▸ **DATA EXCERPT**:
[Start of Attachment]

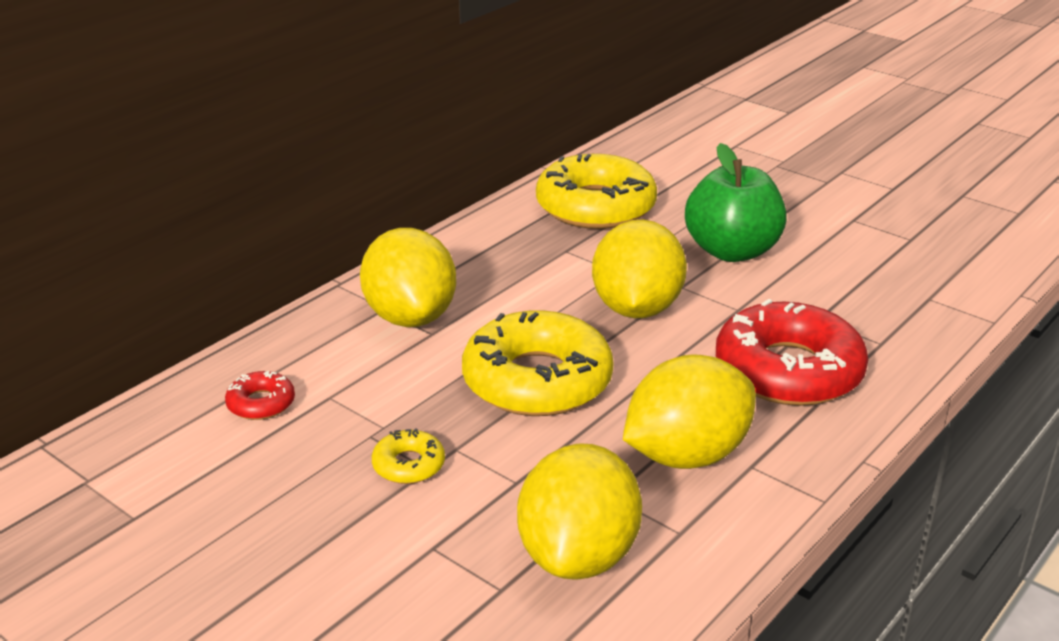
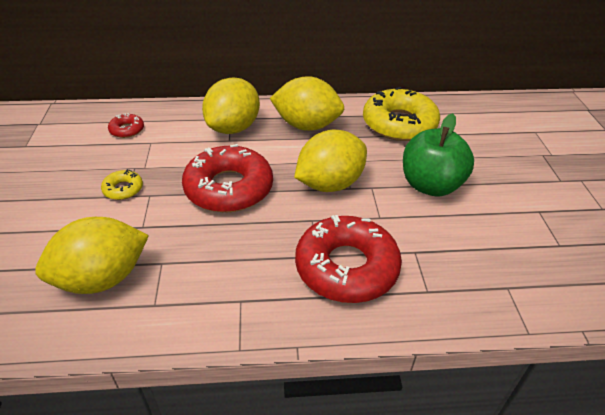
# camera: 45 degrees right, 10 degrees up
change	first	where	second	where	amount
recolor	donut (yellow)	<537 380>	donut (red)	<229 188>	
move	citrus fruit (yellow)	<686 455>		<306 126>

[End of Attachment]

▸ **WHAT IS EXPECTED**: Leave out the pictures and repeat the remaining data exactly.

▸ **EXERCISE RESPONSE**:
# camera: 45 degrees right, 10 degrees up
change	first	where	second	where	amount
recolor	donut (yellow)	<537 380>	donut (red)	<229 188>	
move	citrus fruit (yellow)	<686 455>		<306 126>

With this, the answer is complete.